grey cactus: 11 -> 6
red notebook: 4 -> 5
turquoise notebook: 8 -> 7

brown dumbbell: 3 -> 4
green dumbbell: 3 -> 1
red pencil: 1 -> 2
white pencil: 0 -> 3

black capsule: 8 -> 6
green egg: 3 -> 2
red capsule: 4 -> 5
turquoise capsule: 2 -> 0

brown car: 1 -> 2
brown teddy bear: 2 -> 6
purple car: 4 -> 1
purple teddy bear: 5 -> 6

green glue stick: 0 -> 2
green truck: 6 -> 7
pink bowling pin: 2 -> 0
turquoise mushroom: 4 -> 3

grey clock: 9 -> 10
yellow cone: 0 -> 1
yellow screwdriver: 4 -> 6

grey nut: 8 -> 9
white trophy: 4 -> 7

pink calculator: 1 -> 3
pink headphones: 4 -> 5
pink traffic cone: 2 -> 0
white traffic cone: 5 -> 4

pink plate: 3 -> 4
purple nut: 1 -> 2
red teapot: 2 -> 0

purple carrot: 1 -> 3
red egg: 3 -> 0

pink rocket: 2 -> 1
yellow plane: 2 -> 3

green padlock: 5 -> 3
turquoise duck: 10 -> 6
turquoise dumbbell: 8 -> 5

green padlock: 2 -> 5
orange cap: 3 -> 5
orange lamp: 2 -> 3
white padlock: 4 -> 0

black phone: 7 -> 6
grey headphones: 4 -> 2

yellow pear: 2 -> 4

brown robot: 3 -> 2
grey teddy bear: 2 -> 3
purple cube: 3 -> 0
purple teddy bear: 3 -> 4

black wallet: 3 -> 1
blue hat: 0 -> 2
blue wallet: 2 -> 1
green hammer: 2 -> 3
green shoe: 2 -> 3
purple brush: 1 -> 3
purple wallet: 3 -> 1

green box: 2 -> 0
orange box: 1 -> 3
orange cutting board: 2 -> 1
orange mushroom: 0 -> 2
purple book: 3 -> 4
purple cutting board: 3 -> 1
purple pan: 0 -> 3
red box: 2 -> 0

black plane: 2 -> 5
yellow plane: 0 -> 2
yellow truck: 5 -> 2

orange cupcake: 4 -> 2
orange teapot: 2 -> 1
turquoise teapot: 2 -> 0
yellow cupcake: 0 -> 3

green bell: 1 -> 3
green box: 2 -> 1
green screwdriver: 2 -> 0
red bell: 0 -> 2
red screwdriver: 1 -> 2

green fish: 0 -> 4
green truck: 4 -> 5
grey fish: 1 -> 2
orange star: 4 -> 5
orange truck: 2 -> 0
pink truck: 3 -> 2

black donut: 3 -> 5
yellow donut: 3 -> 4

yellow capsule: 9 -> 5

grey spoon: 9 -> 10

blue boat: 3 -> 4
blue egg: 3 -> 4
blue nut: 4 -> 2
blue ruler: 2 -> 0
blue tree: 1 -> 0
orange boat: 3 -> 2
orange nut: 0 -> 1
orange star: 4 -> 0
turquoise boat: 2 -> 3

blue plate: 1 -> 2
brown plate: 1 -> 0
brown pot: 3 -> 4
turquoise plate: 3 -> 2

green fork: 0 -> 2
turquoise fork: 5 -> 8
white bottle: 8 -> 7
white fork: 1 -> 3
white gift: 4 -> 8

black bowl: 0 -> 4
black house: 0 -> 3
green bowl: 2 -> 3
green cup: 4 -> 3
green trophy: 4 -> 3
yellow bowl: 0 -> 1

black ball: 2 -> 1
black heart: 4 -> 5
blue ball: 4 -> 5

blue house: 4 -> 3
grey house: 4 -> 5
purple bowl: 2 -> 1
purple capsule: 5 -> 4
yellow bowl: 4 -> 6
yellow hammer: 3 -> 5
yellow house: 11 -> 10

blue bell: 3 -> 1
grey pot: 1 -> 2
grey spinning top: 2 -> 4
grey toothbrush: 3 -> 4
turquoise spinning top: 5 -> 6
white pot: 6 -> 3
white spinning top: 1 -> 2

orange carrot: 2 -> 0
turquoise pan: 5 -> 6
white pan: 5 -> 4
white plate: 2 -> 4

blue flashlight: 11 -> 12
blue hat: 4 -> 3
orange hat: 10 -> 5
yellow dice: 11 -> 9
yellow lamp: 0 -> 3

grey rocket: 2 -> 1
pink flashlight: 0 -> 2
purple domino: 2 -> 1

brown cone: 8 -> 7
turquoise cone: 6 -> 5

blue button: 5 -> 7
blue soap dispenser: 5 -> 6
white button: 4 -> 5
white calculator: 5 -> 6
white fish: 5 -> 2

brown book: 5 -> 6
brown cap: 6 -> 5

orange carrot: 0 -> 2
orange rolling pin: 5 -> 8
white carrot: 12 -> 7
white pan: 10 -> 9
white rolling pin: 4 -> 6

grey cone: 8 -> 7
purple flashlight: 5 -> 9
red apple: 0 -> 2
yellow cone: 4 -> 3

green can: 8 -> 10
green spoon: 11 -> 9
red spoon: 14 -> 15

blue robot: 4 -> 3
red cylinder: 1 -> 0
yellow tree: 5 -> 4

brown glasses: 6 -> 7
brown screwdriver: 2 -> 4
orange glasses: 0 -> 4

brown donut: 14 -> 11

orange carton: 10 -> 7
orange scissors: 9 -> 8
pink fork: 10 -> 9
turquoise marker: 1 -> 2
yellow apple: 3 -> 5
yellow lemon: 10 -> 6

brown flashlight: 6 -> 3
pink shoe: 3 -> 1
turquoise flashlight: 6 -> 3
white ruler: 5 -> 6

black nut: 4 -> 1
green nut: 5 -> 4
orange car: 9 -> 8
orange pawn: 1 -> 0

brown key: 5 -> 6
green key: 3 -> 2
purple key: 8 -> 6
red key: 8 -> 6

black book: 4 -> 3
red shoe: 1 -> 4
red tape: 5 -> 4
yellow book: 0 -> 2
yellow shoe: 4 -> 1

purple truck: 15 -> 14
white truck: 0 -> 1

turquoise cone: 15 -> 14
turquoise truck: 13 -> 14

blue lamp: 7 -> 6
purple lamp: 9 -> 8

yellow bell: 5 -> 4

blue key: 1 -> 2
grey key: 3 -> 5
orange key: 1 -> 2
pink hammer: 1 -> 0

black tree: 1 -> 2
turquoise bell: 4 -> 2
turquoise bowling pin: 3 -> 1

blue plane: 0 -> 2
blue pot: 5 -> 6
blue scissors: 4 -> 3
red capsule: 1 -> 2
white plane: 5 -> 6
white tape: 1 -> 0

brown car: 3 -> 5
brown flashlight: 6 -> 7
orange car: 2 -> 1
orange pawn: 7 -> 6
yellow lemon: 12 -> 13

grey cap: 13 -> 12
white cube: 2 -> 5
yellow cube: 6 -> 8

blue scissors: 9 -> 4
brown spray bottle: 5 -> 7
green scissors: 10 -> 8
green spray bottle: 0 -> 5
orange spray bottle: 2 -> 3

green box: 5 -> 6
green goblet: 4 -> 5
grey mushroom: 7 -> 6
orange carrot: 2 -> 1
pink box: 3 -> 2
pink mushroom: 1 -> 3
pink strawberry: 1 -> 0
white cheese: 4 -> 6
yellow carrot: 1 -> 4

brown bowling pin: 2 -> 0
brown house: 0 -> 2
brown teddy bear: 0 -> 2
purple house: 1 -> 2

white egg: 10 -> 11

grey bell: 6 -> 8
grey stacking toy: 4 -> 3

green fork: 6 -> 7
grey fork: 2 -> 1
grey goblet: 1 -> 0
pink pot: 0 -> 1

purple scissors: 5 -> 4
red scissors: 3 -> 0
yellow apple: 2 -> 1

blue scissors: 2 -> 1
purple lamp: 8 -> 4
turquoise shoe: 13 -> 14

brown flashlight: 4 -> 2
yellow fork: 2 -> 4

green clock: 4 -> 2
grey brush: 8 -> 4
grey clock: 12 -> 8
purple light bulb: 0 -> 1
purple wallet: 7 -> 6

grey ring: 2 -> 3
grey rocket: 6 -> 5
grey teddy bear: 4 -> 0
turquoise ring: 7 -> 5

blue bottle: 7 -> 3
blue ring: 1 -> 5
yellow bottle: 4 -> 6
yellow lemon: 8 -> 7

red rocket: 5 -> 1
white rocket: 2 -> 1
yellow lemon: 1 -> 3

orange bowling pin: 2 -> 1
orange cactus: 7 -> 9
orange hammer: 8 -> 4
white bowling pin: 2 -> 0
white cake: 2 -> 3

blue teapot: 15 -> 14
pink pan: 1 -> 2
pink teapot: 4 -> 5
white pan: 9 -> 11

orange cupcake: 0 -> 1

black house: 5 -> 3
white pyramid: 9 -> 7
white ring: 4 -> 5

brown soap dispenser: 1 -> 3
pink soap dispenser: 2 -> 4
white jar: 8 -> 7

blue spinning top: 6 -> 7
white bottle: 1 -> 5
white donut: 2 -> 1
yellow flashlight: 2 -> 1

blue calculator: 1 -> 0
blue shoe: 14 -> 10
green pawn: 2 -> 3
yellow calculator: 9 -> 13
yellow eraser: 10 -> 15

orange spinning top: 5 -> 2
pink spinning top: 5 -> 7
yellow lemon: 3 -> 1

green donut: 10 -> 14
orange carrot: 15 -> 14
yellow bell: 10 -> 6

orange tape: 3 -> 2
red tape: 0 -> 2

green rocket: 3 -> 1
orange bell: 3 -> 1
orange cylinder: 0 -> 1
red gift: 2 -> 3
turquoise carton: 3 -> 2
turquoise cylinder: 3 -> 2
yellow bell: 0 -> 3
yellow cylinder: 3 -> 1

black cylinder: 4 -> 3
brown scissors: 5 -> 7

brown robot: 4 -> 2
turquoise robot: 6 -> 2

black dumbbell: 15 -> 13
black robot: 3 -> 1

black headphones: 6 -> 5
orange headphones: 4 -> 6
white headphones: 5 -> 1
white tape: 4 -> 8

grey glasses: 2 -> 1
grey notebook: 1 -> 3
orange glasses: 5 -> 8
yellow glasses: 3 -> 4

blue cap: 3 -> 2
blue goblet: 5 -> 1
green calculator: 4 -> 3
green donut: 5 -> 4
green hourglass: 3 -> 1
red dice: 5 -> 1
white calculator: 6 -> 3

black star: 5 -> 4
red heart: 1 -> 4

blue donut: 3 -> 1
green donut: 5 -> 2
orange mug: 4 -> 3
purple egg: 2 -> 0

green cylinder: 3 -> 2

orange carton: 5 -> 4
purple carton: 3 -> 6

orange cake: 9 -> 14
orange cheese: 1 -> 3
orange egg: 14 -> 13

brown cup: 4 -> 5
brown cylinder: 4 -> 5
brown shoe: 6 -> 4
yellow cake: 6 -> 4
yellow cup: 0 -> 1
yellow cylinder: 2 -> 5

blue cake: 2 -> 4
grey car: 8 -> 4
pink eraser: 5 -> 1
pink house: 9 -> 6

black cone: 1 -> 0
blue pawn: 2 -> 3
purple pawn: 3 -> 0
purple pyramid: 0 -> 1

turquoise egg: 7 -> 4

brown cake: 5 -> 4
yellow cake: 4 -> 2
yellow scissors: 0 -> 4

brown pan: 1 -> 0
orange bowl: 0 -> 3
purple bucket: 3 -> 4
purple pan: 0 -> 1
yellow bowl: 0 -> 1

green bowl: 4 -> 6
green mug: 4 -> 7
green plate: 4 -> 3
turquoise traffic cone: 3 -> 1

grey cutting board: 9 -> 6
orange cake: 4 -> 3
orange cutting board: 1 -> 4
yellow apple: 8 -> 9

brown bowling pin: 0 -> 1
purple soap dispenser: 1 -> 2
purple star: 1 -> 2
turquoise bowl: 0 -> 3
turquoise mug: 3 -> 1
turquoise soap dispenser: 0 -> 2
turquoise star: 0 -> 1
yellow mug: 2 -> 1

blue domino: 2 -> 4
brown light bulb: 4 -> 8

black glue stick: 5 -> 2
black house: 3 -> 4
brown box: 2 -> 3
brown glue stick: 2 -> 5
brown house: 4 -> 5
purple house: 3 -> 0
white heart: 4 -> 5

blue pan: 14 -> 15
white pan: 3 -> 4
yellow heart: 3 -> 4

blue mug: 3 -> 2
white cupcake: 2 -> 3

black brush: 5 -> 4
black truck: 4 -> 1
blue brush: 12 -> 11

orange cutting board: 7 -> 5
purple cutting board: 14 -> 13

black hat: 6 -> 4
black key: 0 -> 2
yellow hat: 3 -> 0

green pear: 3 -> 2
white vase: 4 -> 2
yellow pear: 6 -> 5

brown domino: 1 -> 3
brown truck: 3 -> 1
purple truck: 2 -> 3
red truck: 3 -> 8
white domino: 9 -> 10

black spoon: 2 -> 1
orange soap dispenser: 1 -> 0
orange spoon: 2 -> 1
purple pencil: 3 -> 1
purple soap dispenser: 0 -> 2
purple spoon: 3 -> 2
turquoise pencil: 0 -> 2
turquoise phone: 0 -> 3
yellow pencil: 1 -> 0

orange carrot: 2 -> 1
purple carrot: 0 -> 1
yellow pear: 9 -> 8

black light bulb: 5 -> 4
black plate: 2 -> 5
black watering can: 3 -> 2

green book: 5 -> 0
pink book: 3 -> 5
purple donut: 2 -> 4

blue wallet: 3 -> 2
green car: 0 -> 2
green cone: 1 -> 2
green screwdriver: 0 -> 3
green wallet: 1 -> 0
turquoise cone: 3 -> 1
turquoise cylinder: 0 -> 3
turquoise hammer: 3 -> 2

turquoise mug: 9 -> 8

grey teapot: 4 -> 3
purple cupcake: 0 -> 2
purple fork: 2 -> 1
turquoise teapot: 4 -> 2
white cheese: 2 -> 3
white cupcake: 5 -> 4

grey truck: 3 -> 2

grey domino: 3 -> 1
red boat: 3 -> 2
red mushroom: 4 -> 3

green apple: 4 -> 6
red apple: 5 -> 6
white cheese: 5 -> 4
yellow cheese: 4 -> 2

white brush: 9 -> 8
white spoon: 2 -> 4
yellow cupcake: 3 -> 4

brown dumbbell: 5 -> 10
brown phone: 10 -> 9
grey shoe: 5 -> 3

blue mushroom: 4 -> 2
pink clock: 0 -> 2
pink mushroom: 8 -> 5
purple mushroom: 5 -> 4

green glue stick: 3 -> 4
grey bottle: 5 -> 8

================================

## EXERCISE
Word for word, restate the lines above from the line containing "purple truck: 15 -> 14" through the line containing "red capsule: 1 -> 2", with both included and nothing else.

## RESPONSE
purple truck: 15 -> 14
white truck: 0 -> 1

turquoise cone: 15 -> 14
turquoise truck: 13 -> 14

blue lamp: 7 -> 6
purple lamp: 9 -> 8

yellow bell: 5 -> 4

blue key: 1 -> 2
grey key: 3 -> 5
orange key: 1 -> 2
pink hammer: 1 -> 0

black tree: 1 -> 2
turquoise bell: 4 -> 2
turquoise bowling pin: 3 -> 1

blue plane: 0 -> 2
blue pot: 5 -> 6
blue scissors: 4 -> 3
red capsule: 1 -> 2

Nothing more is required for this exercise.